(Revision tracking records)

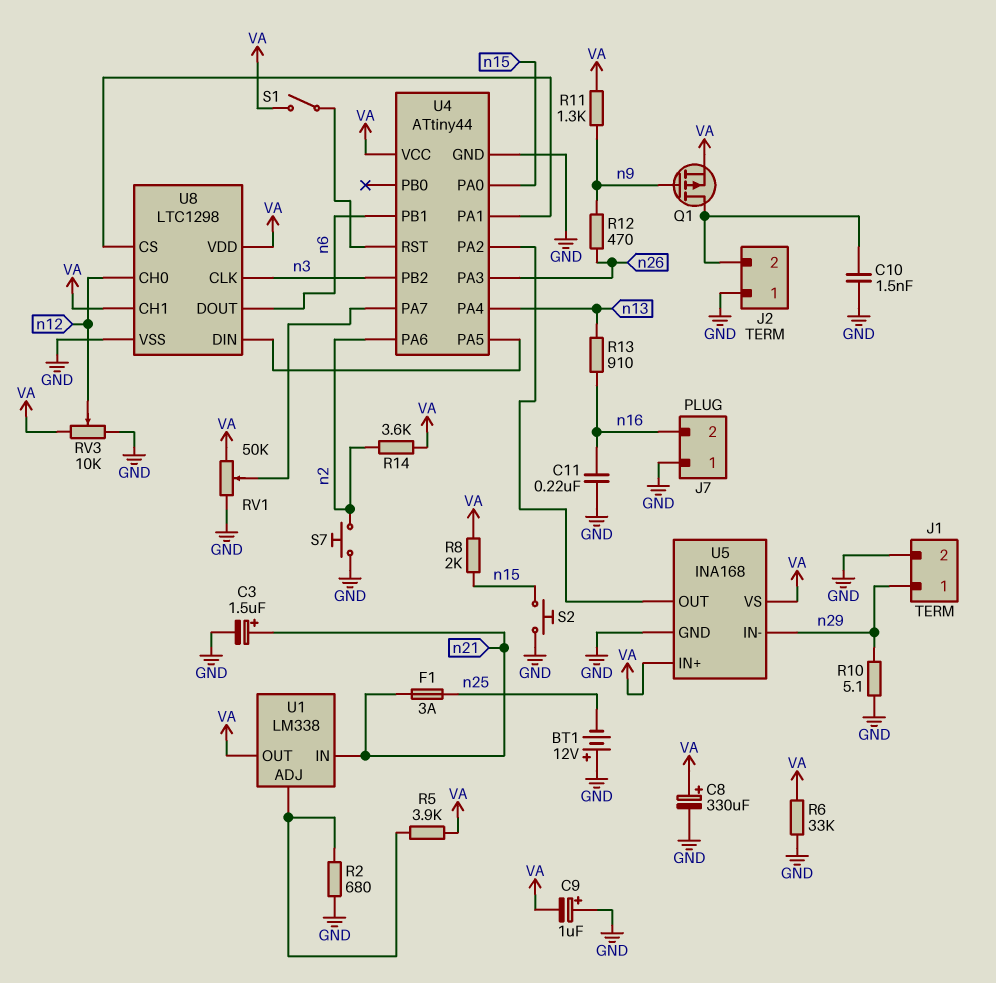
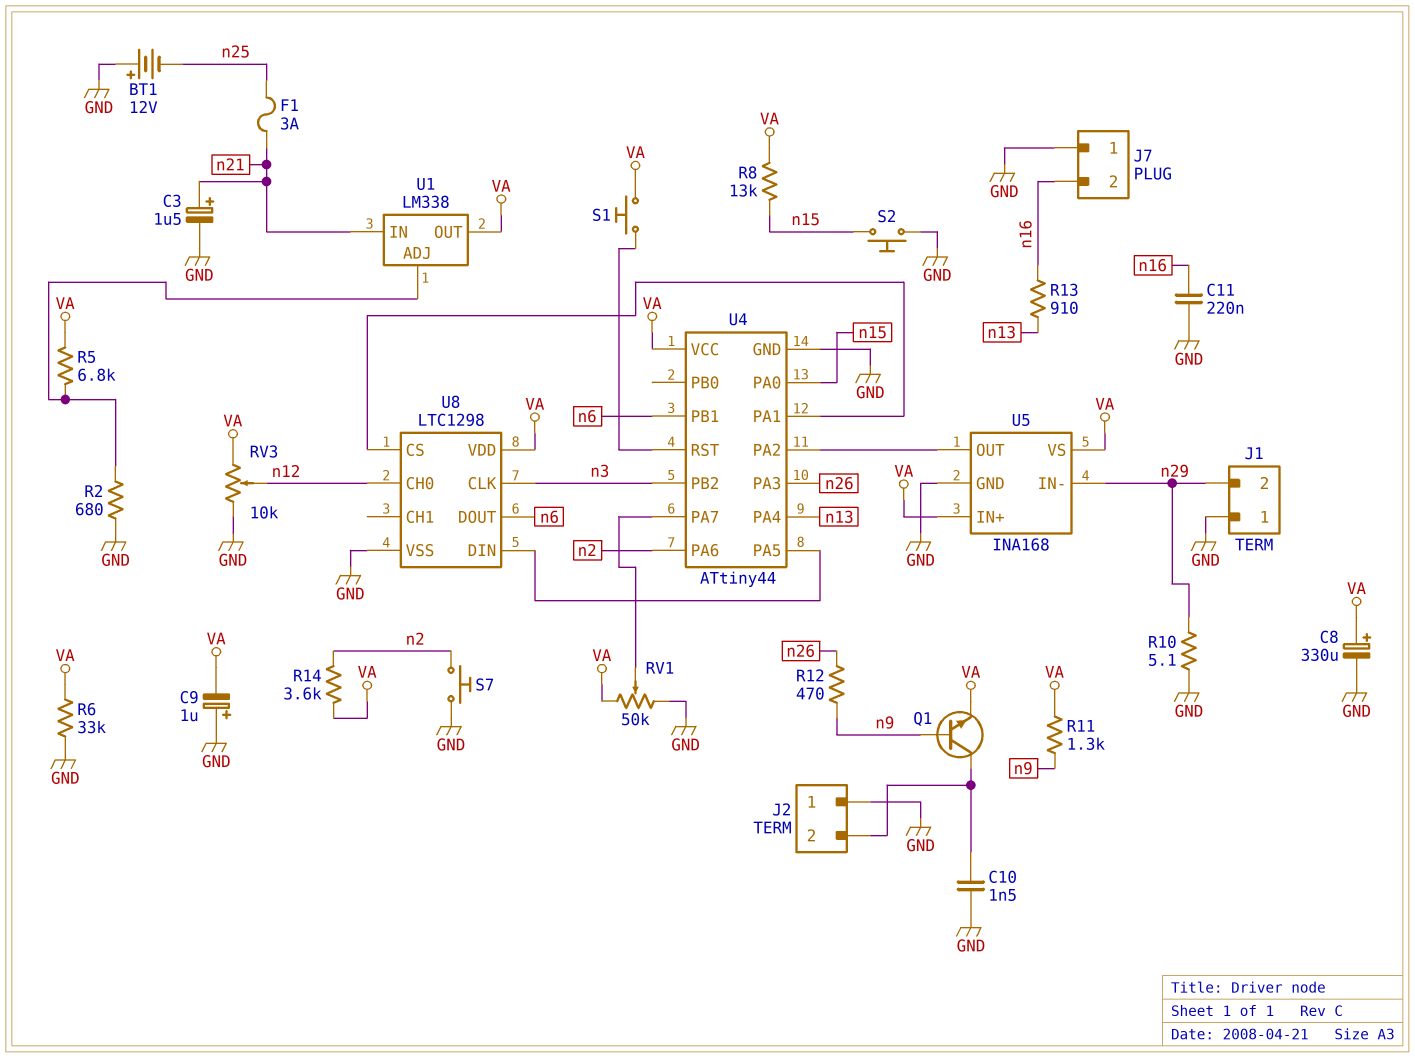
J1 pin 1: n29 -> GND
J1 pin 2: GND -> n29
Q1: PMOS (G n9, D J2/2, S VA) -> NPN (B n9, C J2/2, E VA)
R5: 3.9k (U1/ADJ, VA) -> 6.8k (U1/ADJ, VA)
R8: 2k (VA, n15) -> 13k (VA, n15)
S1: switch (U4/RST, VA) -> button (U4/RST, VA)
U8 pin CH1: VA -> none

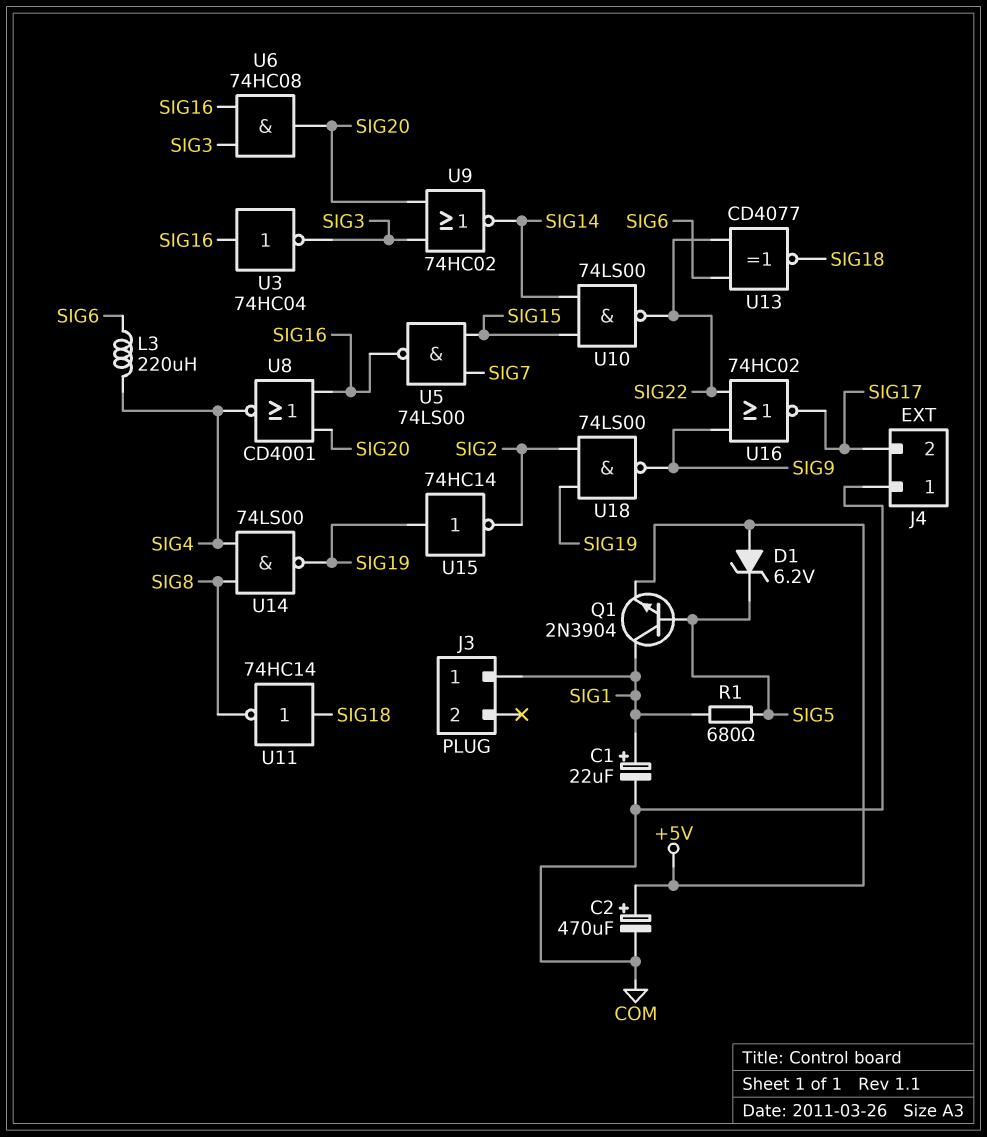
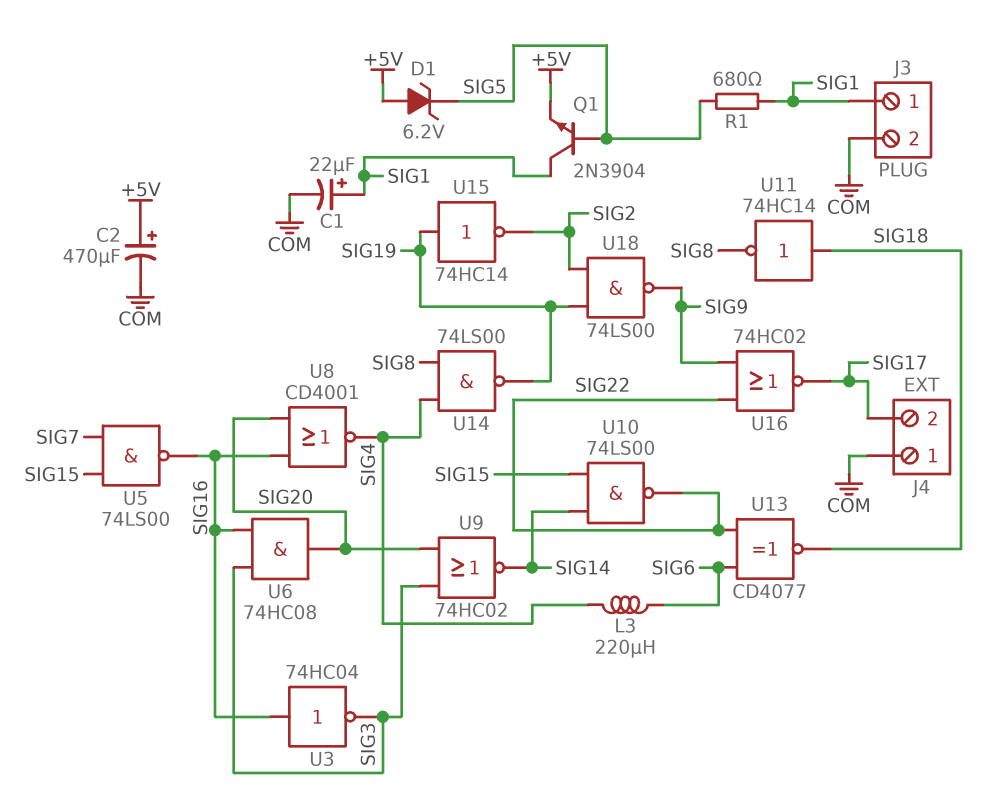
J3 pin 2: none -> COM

◆ What needs to be done:
All pictures must be left out. Reproduce exactly the lines from the one containing "Q1: PMOS (G" to the final line of the entries.

◆ Response area:
Q1: PMOS (G n9, D J2/2, S VA) -> NPN (B n9, C J2/2, E VA)
R5: 3.9k (U1/ADJ, VA) -> 6.8k (U1/ADJ, VA)
R8: 2k (VA, n15) -> 13k (VA, n15)
S1: switch (U4/RST, VA) -> button (U4/RST, VA)
U8 pin CH1: VA -> none

J3 pin 2: none -> COM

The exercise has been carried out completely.